» How to complete this task
Copy out all lines in the data below containing the string "diamond".

» Supplied material
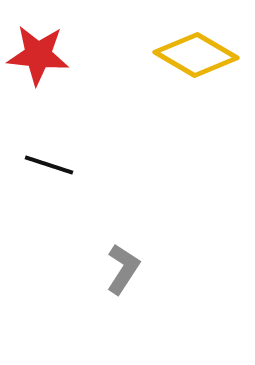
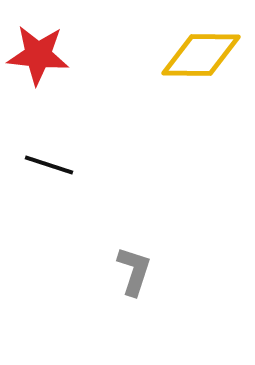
yellow diamond: moved 5 px right; rotated 30 degrees counterclockwise
gray L-shape: moved 11 px right, 2 px down; rotated 15 degrees counterclockwise
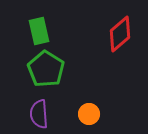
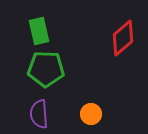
red diamond: moved 3 px right, 4 px down
green pentagon: rotated 30 degrees counterclockwise
orange circle: moved 2 px right
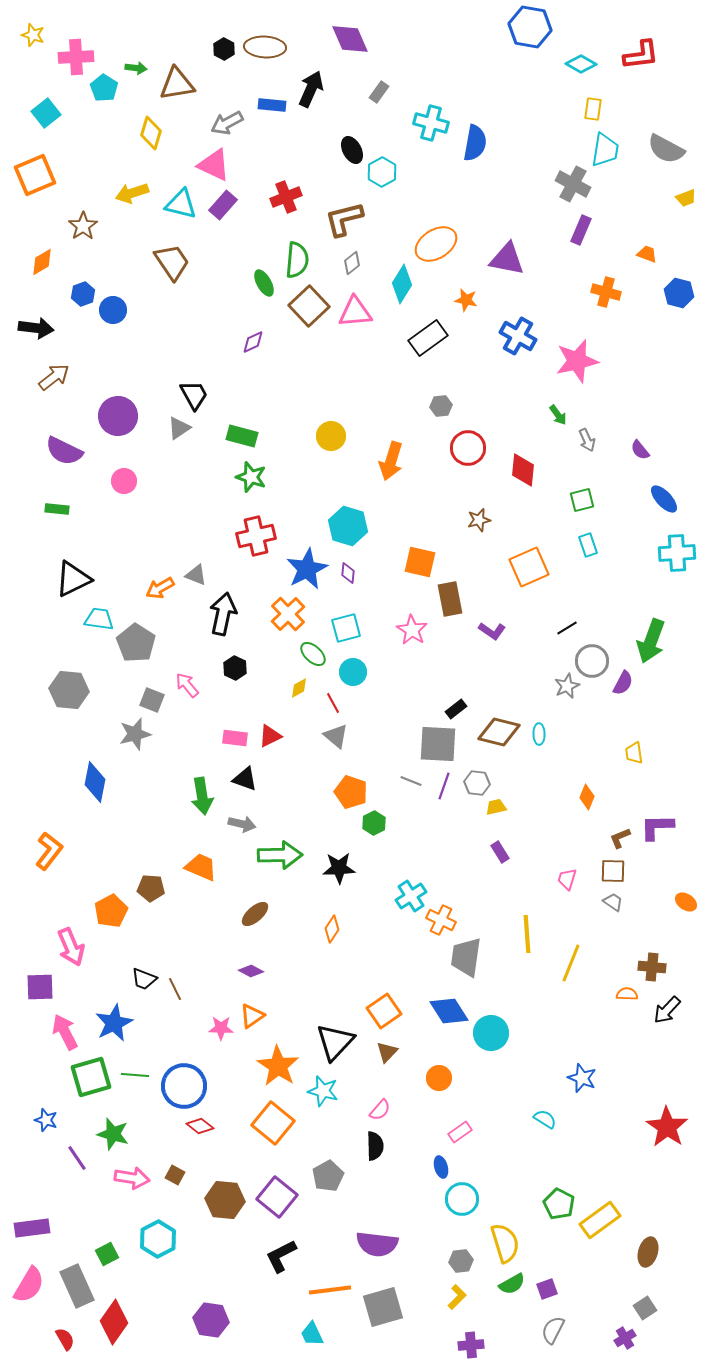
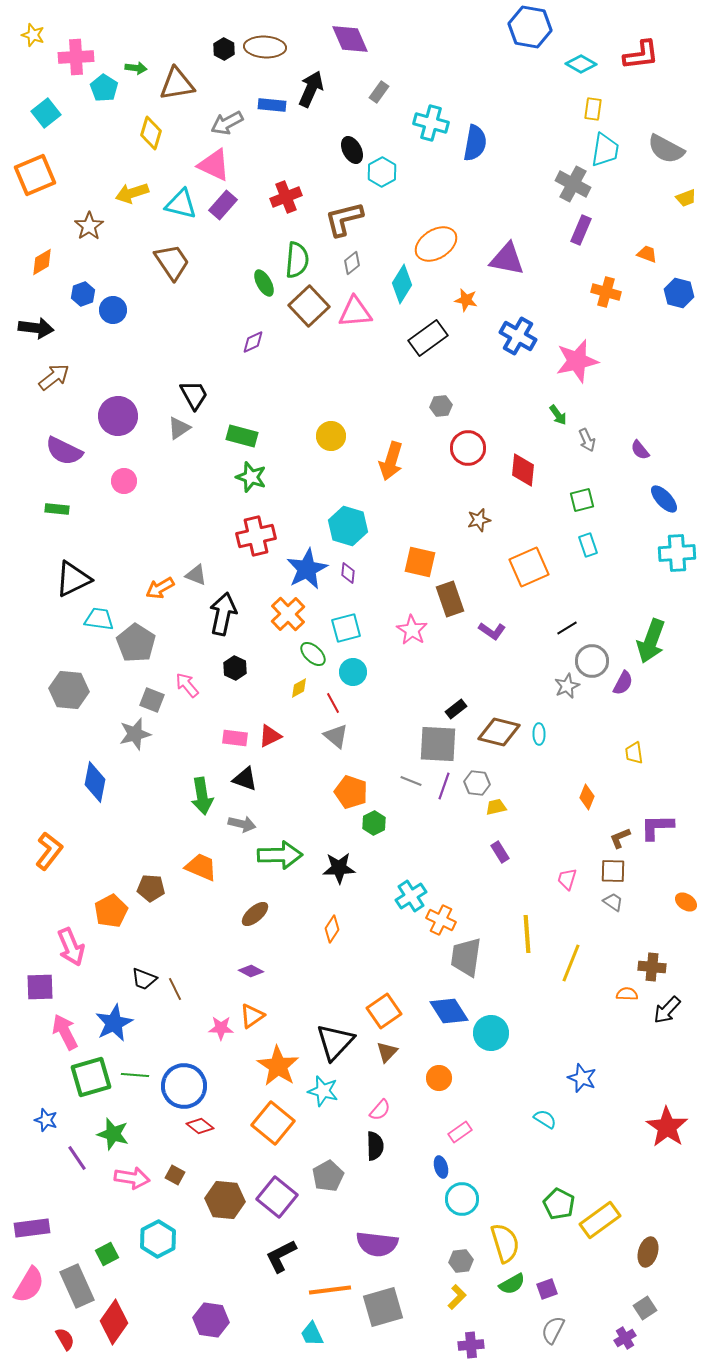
brown star at (83, 226): moved 6 px right
brown rectangle at (450, 599): rotated 8 degrees counterclockwise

» Your response
yellow diamond: moved 5 px right; rotated 30 degrees counterclockwise
red diamond: moved 3 px right, 4 px down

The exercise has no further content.